= EXERCISE OBJECTIVE =
For every record below, repeat the text exactly and pass over any image.
===== EXCERPTED DATA
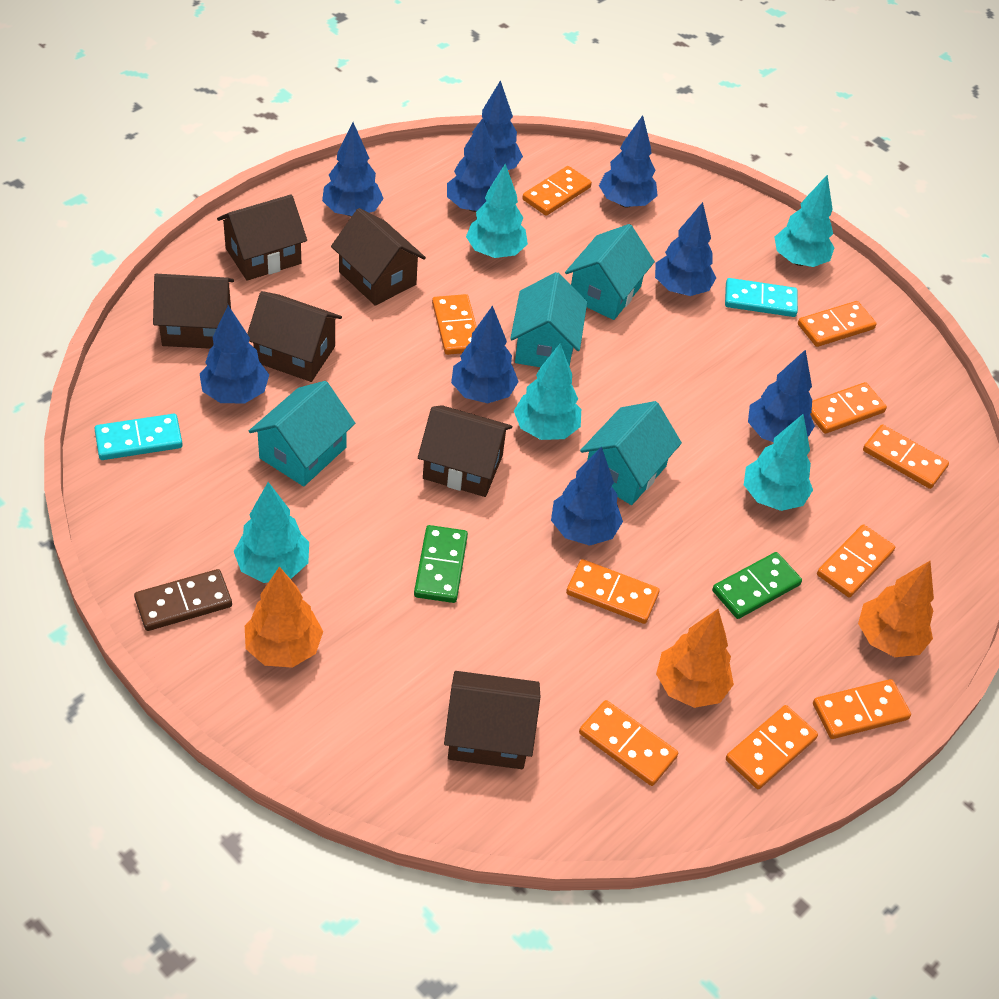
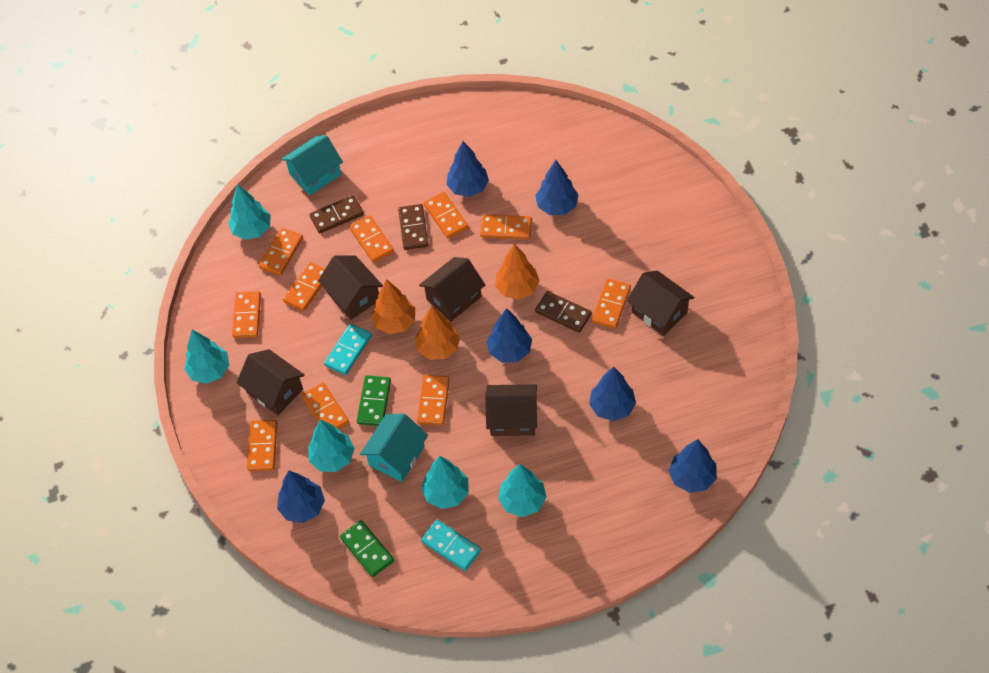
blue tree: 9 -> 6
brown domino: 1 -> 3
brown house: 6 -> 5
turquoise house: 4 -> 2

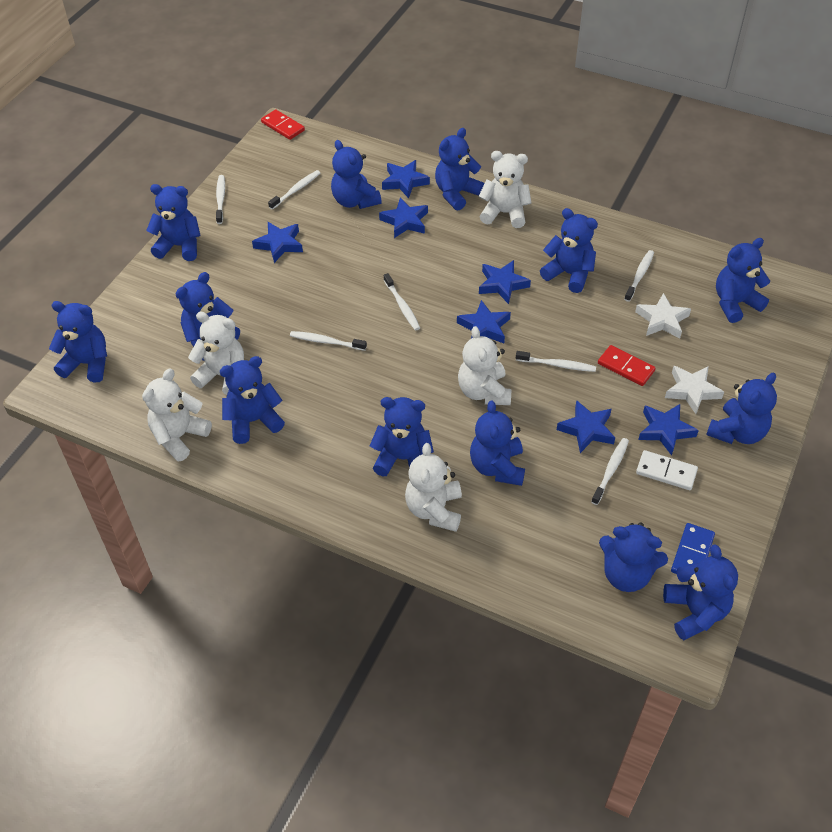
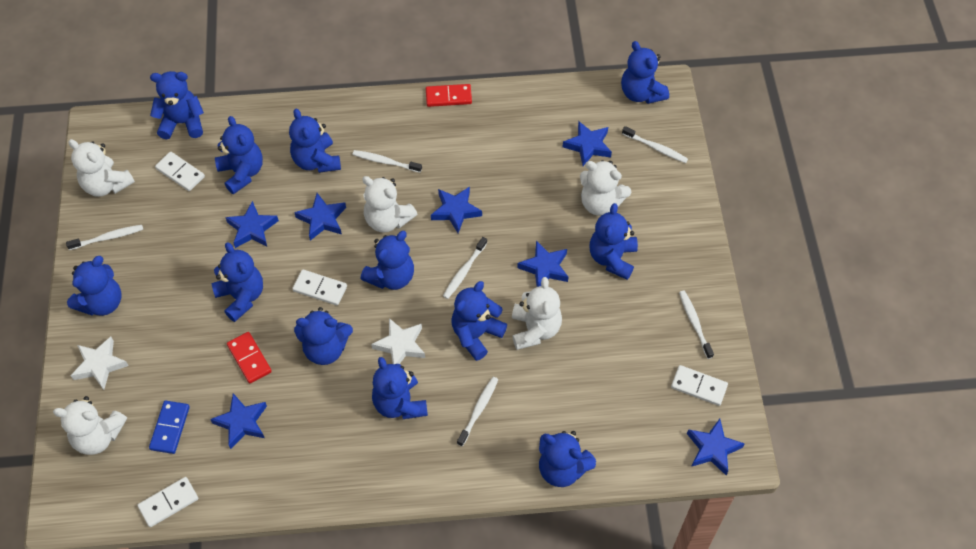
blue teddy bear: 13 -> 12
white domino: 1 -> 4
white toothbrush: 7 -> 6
==========
= ANSWER AREA =
blue tree: 9 -> 6
brown domino: 1 -> 3
brown house: 6 -> 5
turquoise house: 4 -> 2

blue teddy bear: 13 -> 12
white domino: 1 -> 4
white toothbrush: 7 -> 6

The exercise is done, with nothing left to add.